══ RECORDS SUPPLIED ══
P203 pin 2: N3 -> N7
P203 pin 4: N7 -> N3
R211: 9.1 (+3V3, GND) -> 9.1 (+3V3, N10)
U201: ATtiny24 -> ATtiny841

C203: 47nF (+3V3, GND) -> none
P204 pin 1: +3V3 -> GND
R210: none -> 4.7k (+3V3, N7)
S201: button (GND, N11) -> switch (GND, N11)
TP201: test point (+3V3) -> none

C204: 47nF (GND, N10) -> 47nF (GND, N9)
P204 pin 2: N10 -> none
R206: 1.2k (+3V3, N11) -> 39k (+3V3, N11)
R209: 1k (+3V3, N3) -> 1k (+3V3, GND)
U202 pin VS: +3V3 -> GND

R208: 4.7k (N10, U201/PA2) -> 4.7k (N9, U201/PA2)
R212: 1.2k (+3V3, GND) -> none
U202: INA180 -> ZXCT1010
═══
══ RECORDS SUPPLIED ══
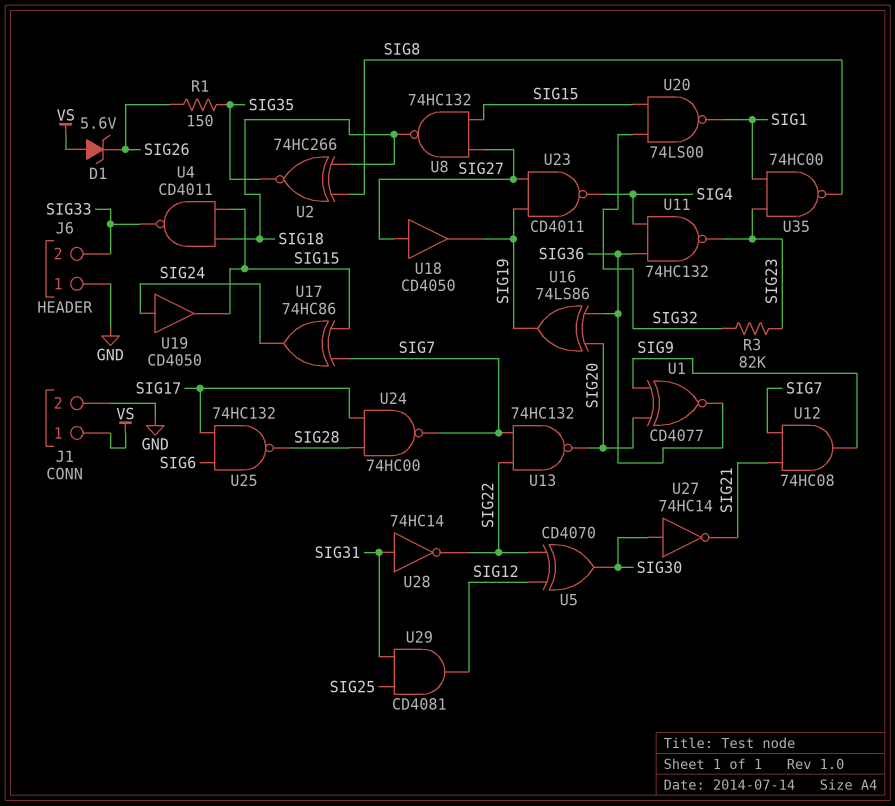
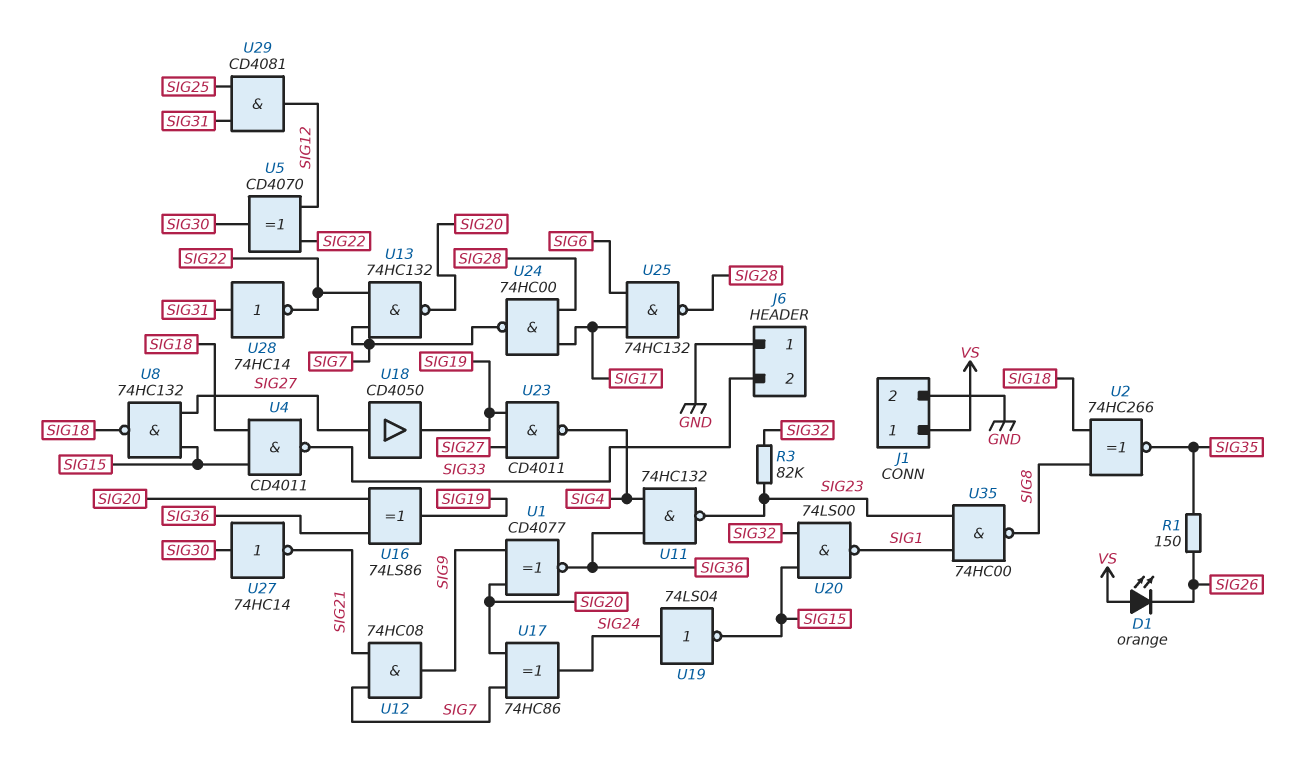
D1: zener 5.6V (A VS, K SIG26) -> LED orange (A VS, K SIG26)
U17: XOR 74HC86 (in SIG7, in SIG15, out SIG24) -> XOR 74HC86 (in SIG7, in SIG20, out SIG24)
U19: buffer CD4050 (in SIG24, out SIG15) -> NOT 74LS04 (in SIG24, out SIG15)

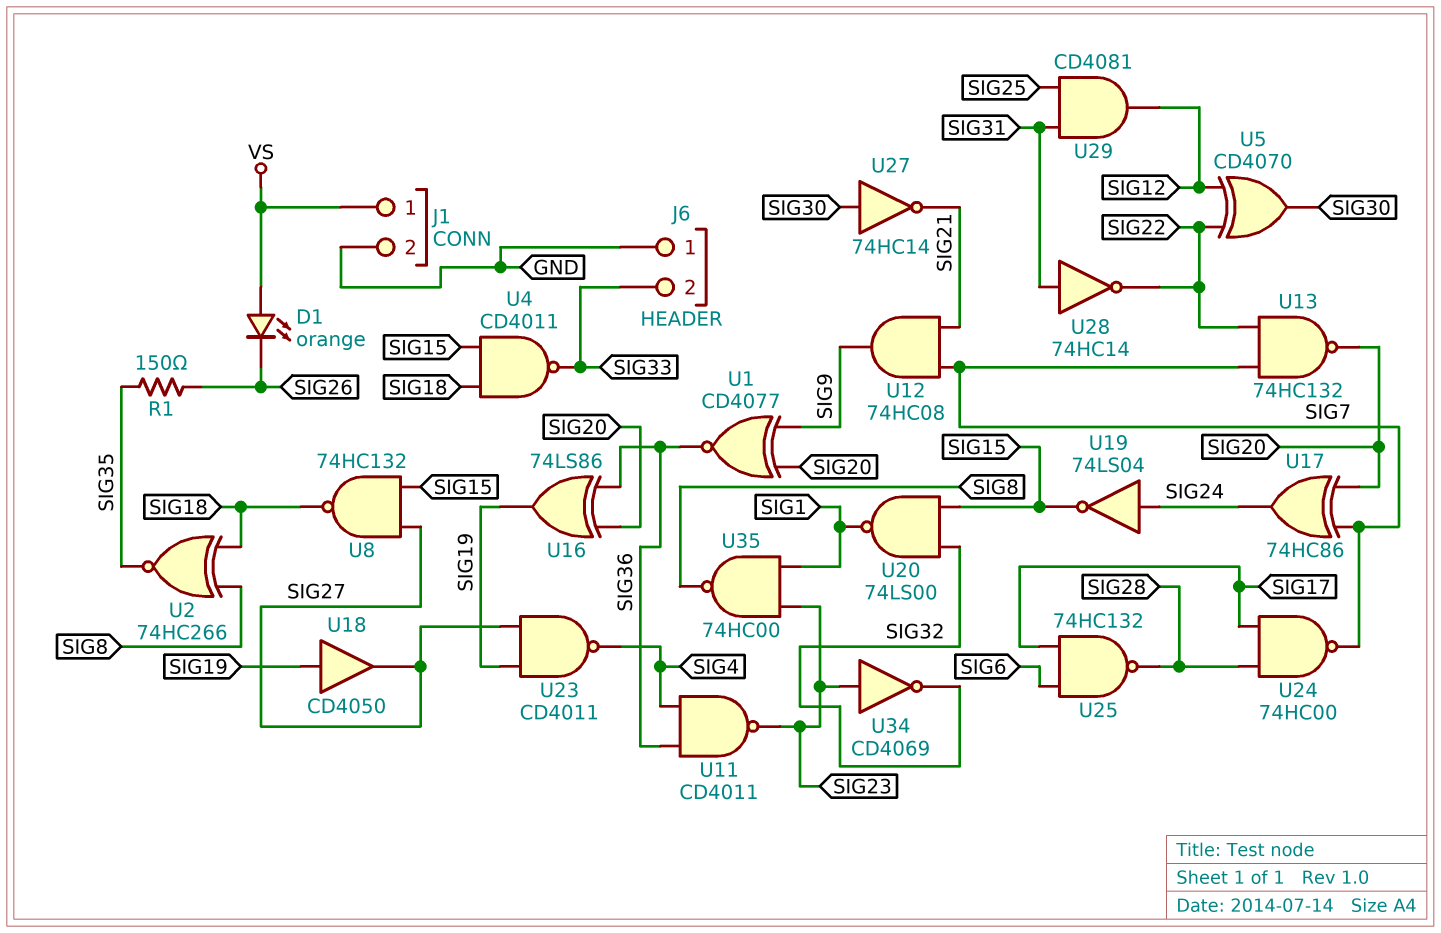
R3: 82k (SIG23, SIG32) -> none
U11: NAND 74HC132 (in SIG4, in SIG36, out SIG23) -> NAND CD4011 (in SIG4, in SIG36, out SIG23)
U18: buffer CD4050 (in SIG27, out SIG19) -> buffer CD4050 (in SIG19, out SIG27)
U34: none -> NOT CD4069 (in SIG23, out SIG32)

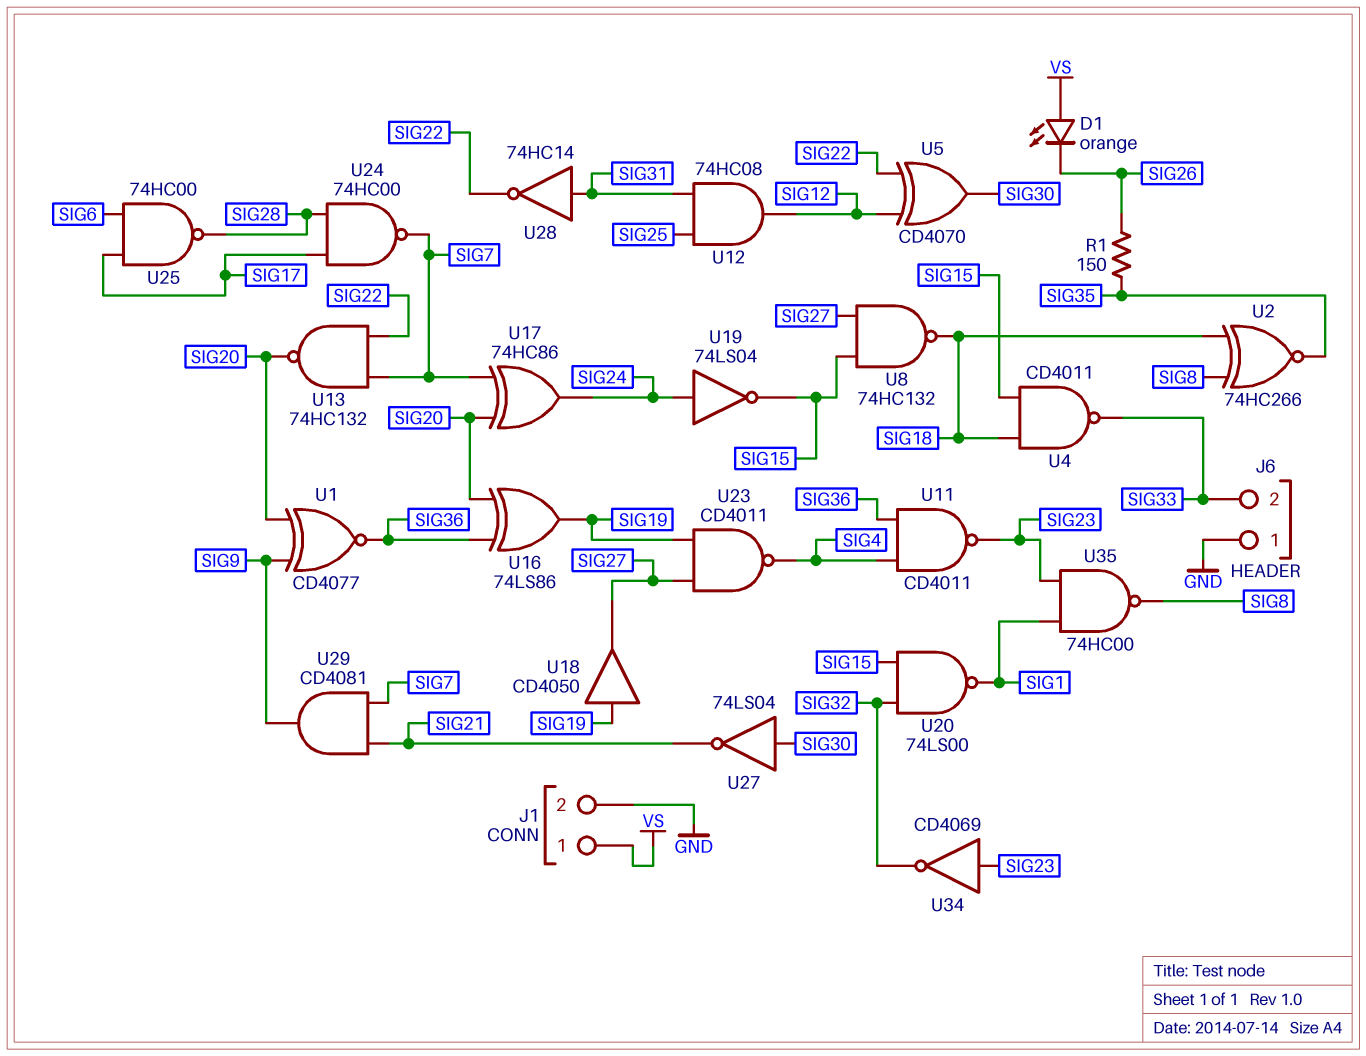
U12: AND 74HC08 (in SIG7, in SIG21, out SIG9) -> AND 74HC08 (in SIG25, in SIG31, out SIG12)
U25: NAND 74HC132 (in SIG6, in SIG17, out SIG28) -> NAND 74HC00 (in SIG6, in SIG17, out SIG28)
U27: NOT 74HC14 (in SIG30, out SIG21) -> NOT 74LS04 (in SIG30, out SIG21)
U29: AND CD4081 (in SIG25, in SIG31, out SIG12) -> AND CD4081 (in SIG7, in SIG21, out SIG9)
═══
**ASSIGNMENT**
Above are some records; quote exactly and only the lines that begin at the line containing "U17: XOR 74HC86" and stop after the line containing "U29: AND CD4081", leaving out the pictures.

**TASK RESULT**
U17: XOR 74HC86 (in SIG7, in SIG15, out SIG24) -> XOR 74HC86 (in SIG7, in SIG20, out SIG24)
U19: buffer CD4050 (in SIG24, out SIG15) -> NOT 74LS04 (in SIG24, out SIG15)

R3: 82k (SIG23, SIG32) -> none
U11: NAND 74HC132 (in SIG4, in SIG36, out SIG23) -> NAND CD4011 (in SIG4, in SIG36, out SIG23)
U18: buffer CD4050 (in SIG27, out SIG19) -> buffer CD4050 (in SIG19, out SIG27)
U34: none -> NOT CD4069 (in SIG23, out SIG32)

U12: AND 74HC08 (in SIG7, in SIG21, out SIG9) -> AND 74HC08 (in SIG25, in SIG31, out SIG12)
U25: NAND 74HC132 (in SIG6, in SIG17, out SIG28) -> NAND 74HC00 (in SIG6, in SIG17, out SIG28)
U27: NOT 74HC14 (in SIG30, out SIG21) -> NOT 74LS04 (in SIG30, out SIG21)
U29: AND CD4081 (in SIG25, in SIG31, out SIG12) -> AND CD4081 (in SIG7, in SIG21, out SIG9)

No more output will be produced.